Source data:
--------------------------------

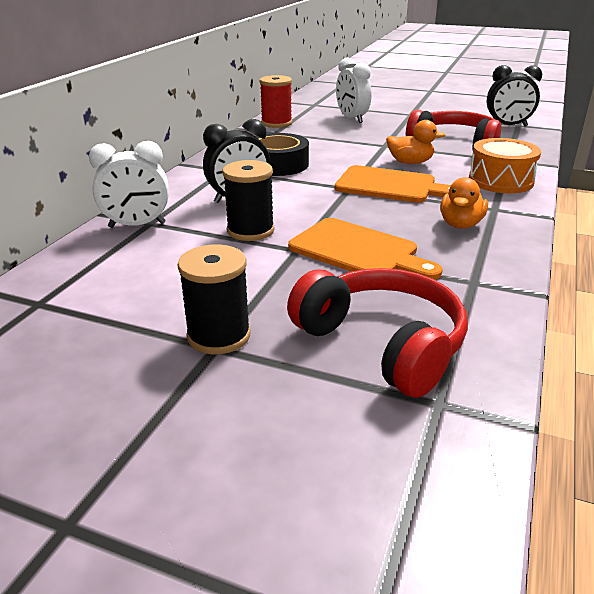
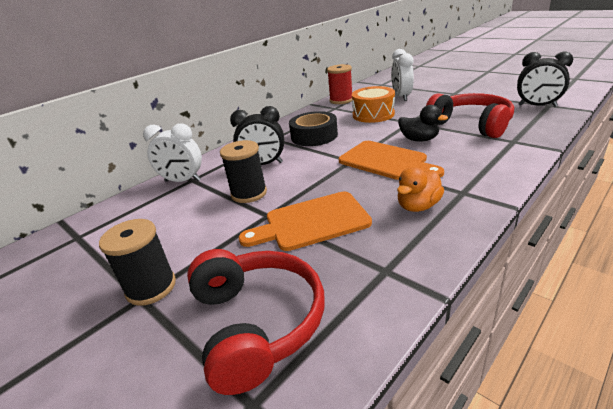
camera: 25 degrees right, 0 degrees up
(358, 250) = (312, 222): orange cutting board -> orange cutting board turned 105 degrees clockwise
(410, 163) = (419, 139): orange duck -> black duck
(500, 181) = (489, 163): orange drum -> orange drum (373, 114)

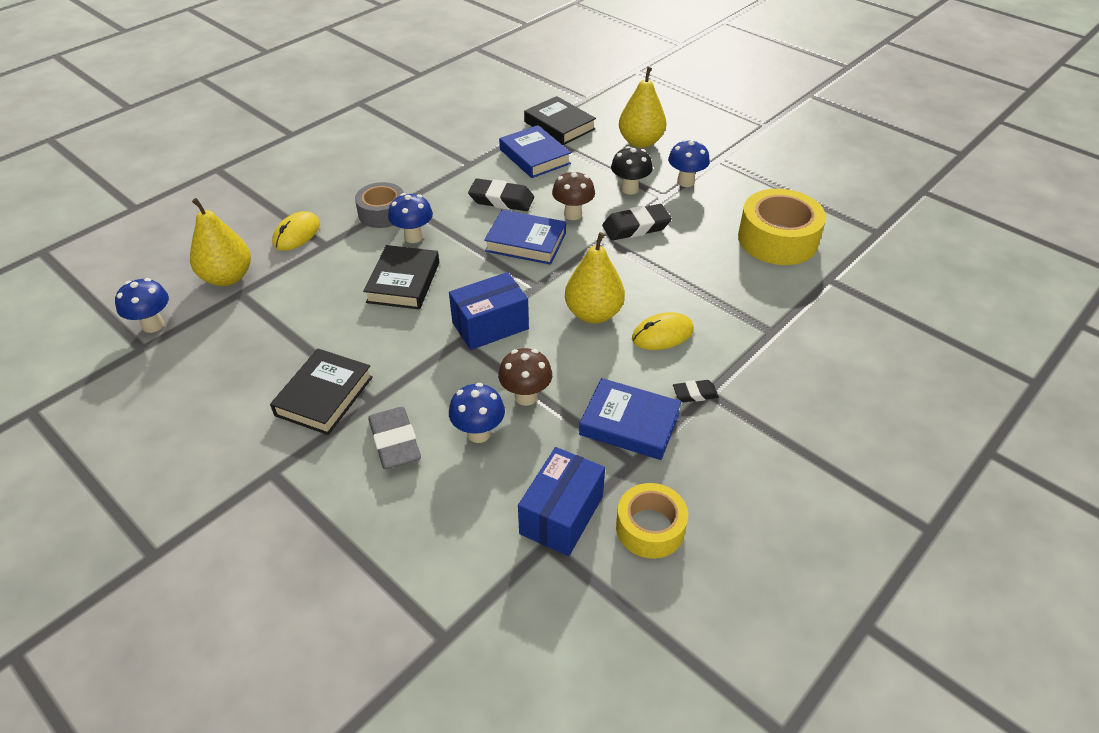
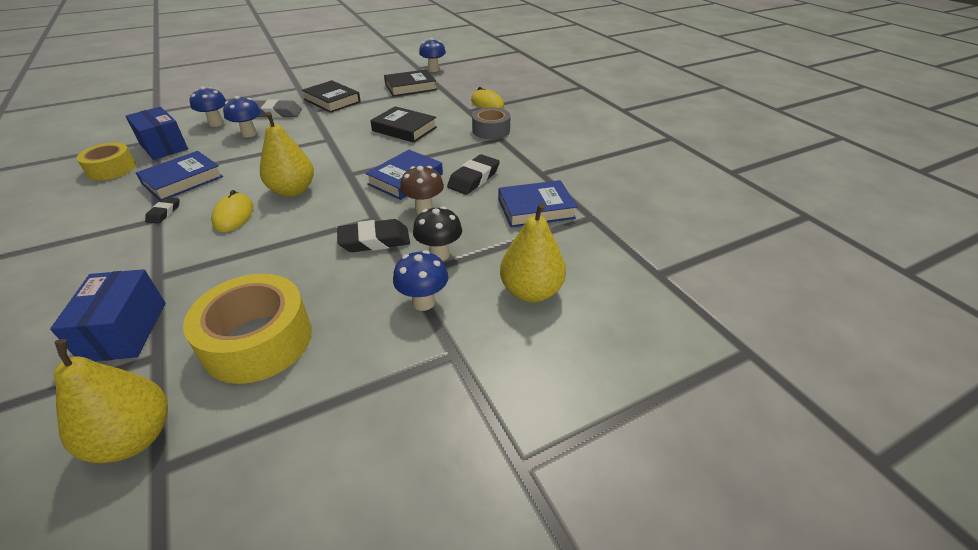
camera: 110 degrees right, 5 degrees down
(227, 277) = (458, 85): yellow pear -> yellow pear (135, 438)
(413, 237) = (452, 138): blue mushroom -> blue mushroom (216, 123)
(490, 325) = (329, 150): blue box -> blue box (125, 331)
(526, 397) = (254, 151): brown mushroom -> none
(559, 125) = (594, 237): black book -> black book (410, 87)
(636, 227) = (374, 240): black eraser -> black eraser turned 75 degrees clockwise

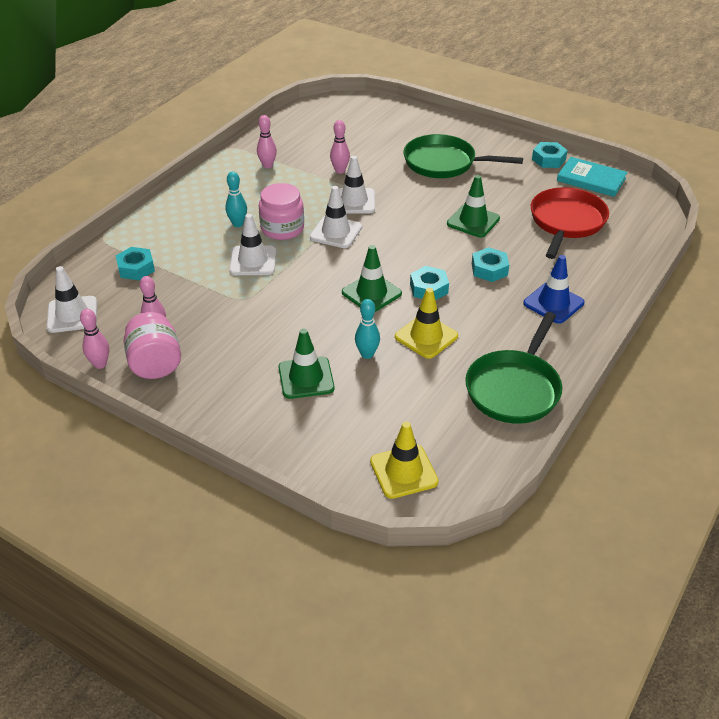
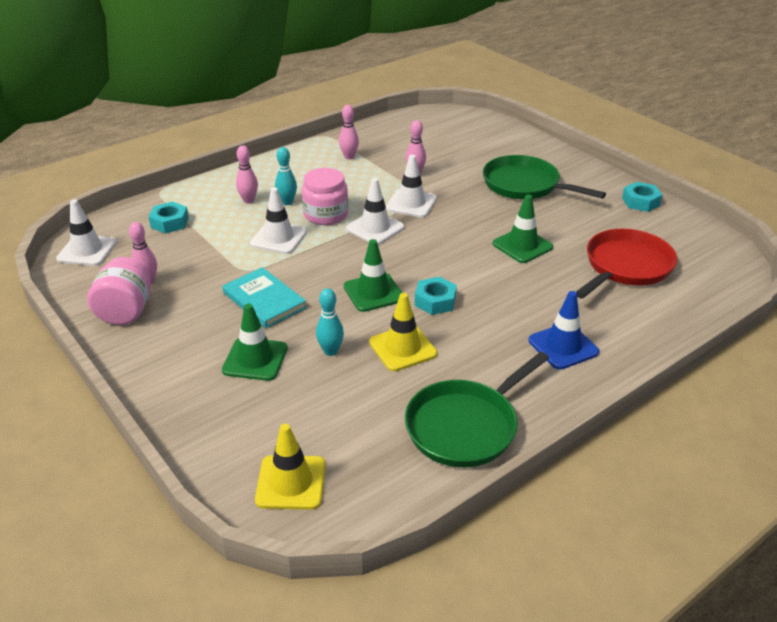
camera: 20 degrees right, 5 degrees down
(100, 364) = (78, 299): pink bowling pin -> pink bowling pin (248, 200)
(489, 269) = (511, 296): turquoise nut -> none
(591, 179) = (678, 230): turquoise book -> turquoise book (264, 300)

--------------------------------

**Task description**
Restate, word for word, the final stretch of the entries above: the line containing "camera: 20 degrees right, 5 degrees down" and every line after it, up to and including the last.

**Solved exercise**
camera: 20 degrees right, 5 degrees down
(100, 364) = (78, 299): pink bowling pin -> pink bowling pin (248, 200)
(489, 269) = (511, 296): turquoise nut -> none
(591, 179) = (678, 230): turquoise book -> turquoise book (264, 300)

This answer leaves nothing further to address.